Material provided -
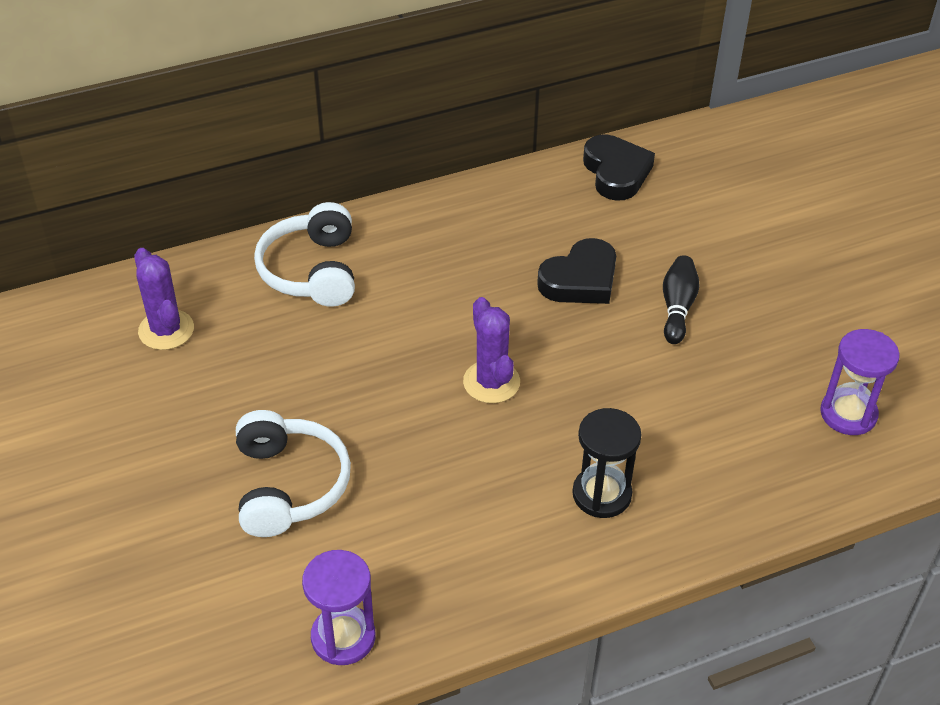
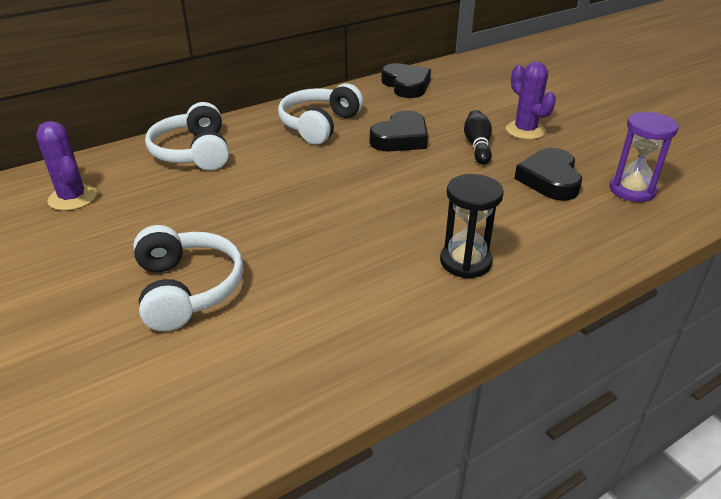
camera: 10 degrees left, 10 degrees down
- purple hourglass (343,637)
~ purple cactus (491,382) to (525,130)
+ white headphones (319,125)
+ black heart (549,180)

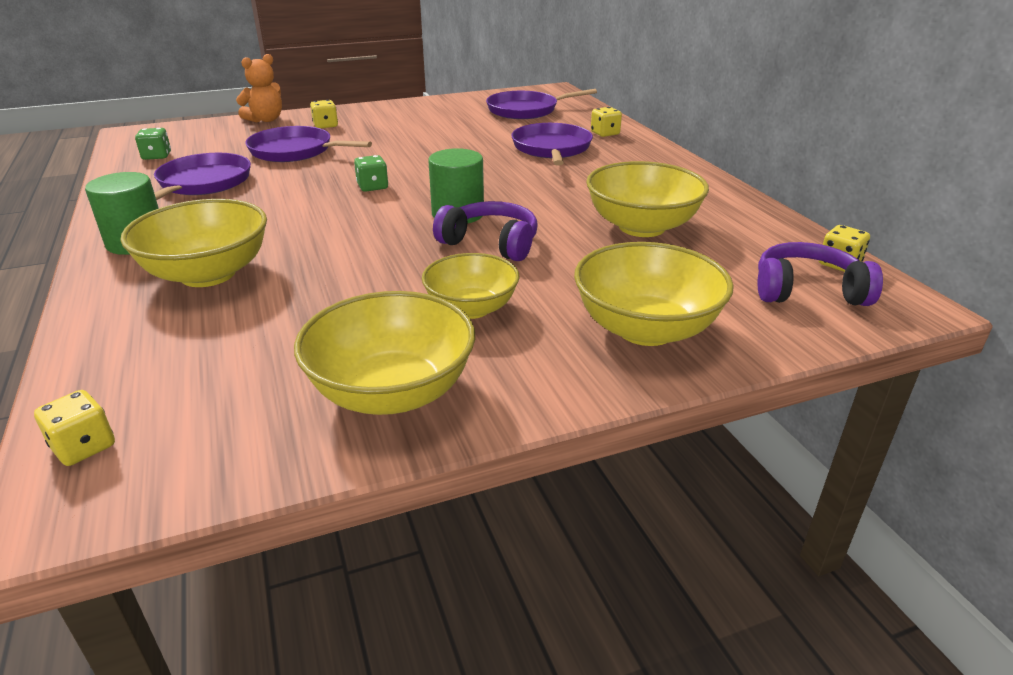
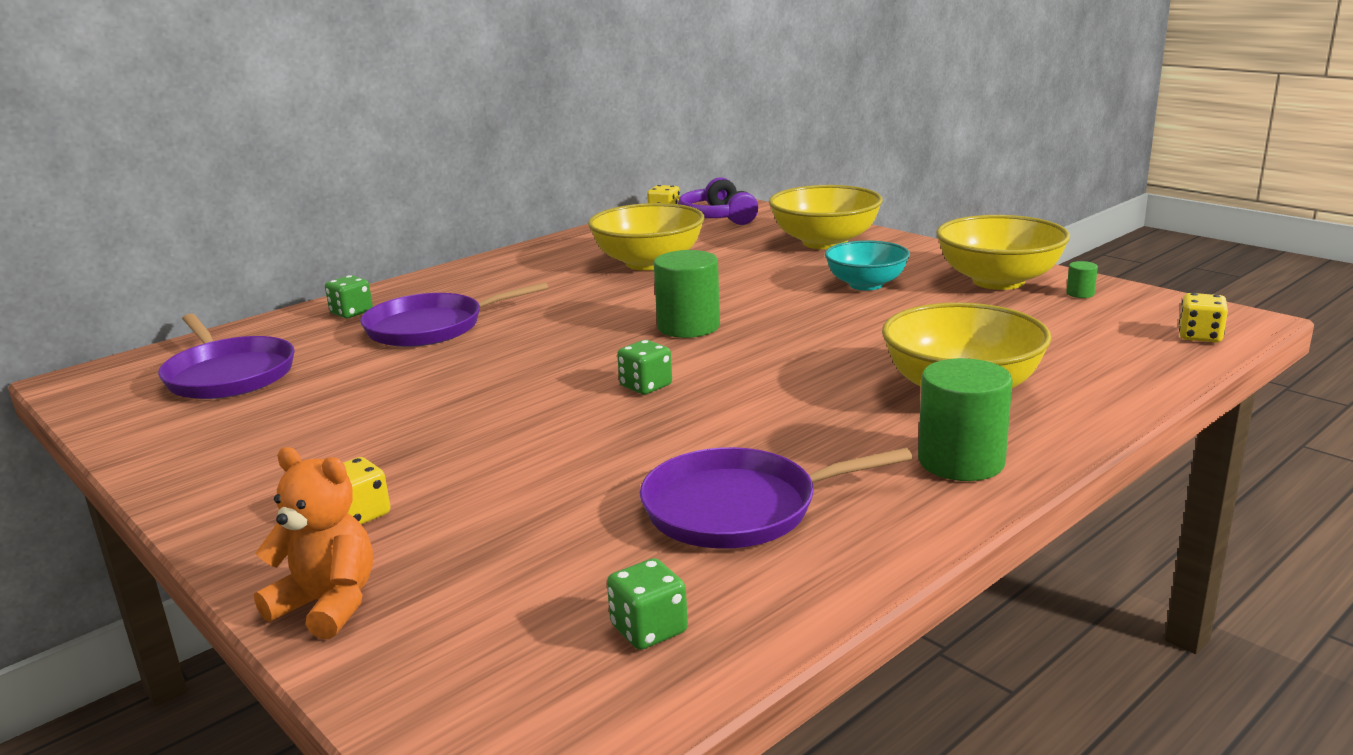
camera: 110 degrees left, 10 degrees down
- purple pan (295,151)
~ yellow bowl (471,308) to turquoise bowl (866,285)
- purple headphones (491,243)
~ yellow dice (605,133) to green dice (351,313)
+ green cylinder (1080,294)

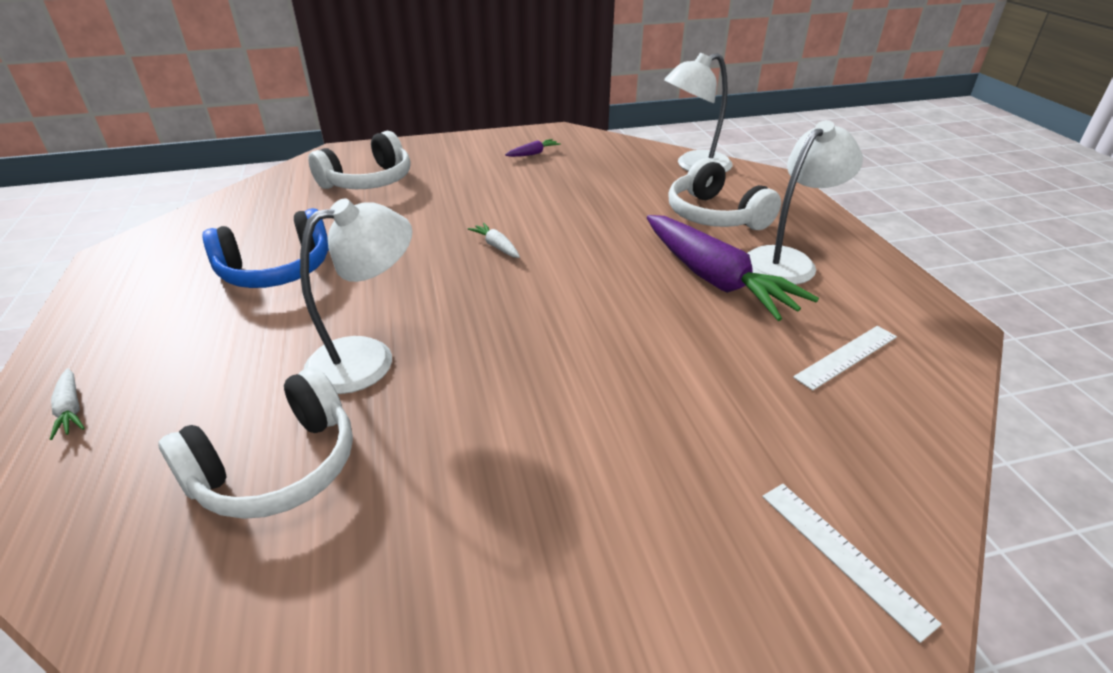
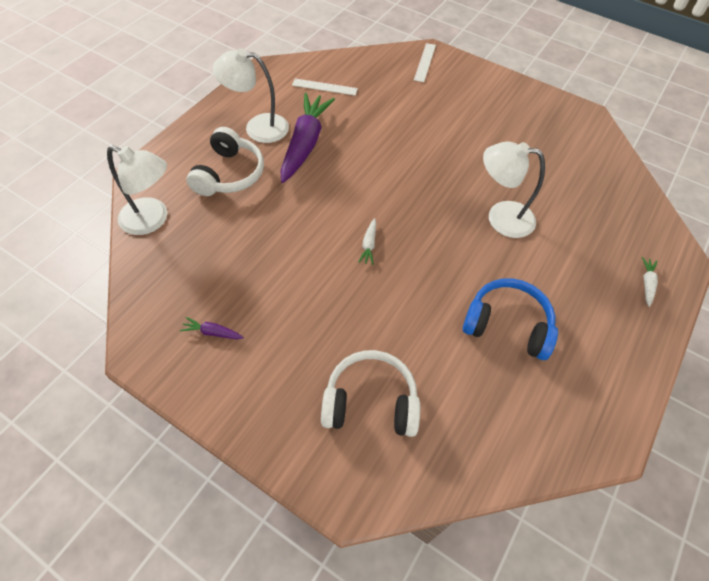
camera: 135 degrees left, 20 degrees up
- white headphones (277,467)

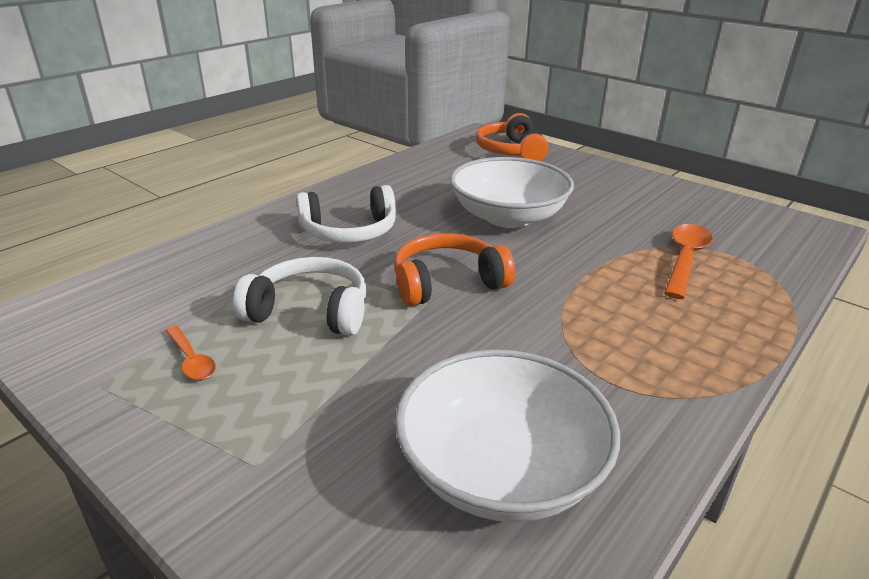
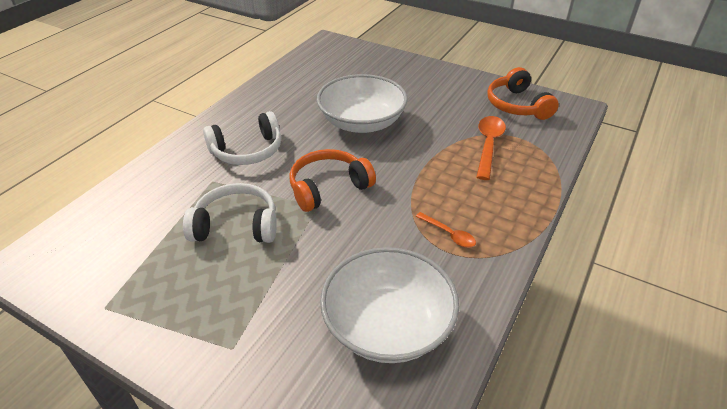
camera: 10 degrees left, 10 degrees up
~ orange spoon (191,360) to (449,234)
~ orange headphones (511,151) to (517,105)

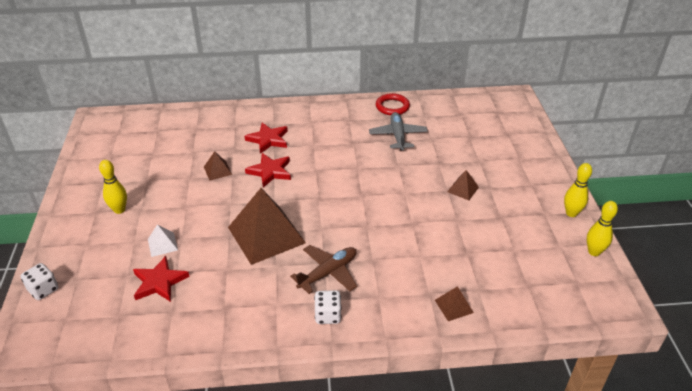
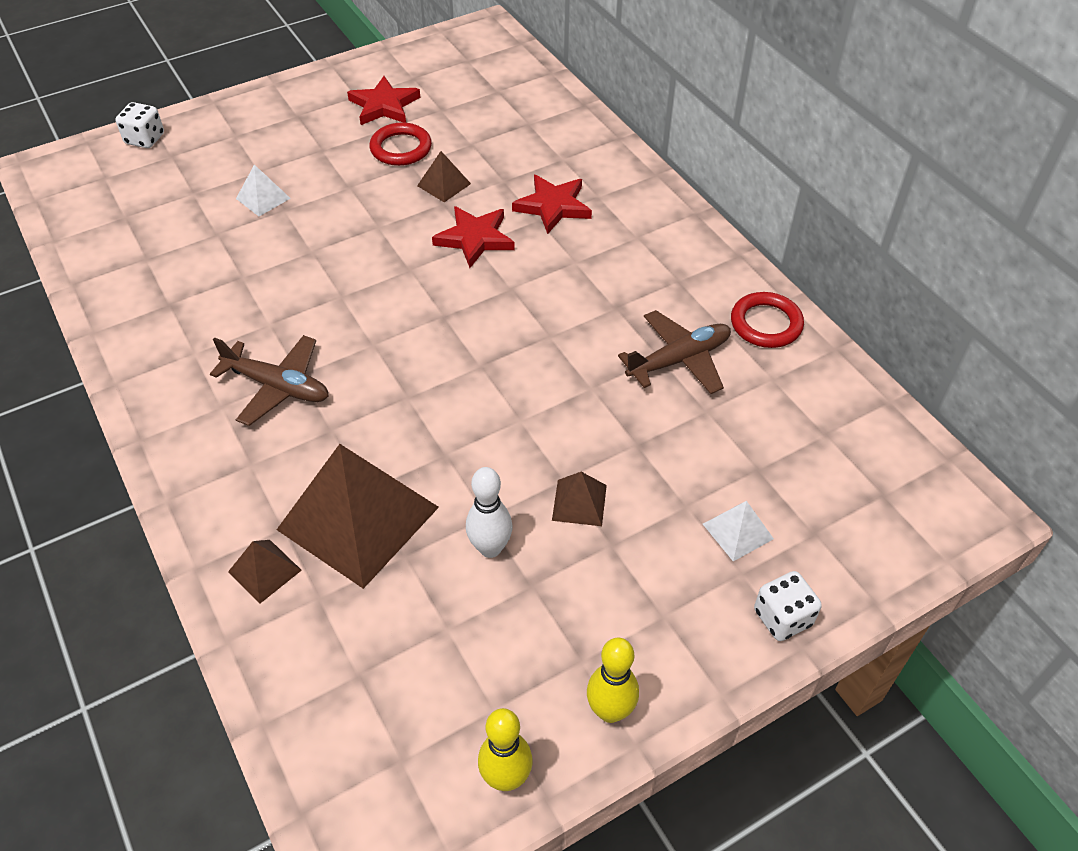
camera: 65 degrees right, 10 degrees up
- yellow bowling pin (119,210)
~ red star (159,282) to (384,105)
~ brown pyramid (266,235) to (358,518)
~ white dice (328,315) to (782,617)
~ grey plane (398,136) to brown plane (679,360)
+ red ring (401,148)
+ white bowling pin (490,548)
+ white pyramid (738,531)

Exercise description - Please, without any pictures, retype the records exactly as they appear.

Answer to this task -
camera: 10 degrees left, 10 degrees down
- purple hourglass (343,637)
~ purple cactus (491,382) to (525,130)
+ white headphones (319,125)
+ black heart (549,180)

camera: 110 degrees left, 10 degrees down
- purple pan (295,151)
~ yellow bowl (471,308) to turquoise bowl (866,285)
- purple headphones (491,243)
~ yellow dice (605,133) to green dice (351,313)
+ green cylinder (1080,294)

camera: 135 degrees left, 20 degrees up
- white headphones (277,467)

camera: 10 degrees left, 10 degrees up
~ orange spoon (191,360) to (449,234)
~ orange headphones (511,151) to (517,105)

camera: 65 degrees right, 10 degrees up
- yellow bowling pin (119,210)
~ red star (159,282) to (384,105)
~ brown pyramid (266,235) to (358,518)
~ white dice (328,315) to (782,617)
~ grey plane (398,136) to brown plane (679,360)
+ red ring (401,148)
+ white bowling pin (490,548)
+ white pyramid (738,531)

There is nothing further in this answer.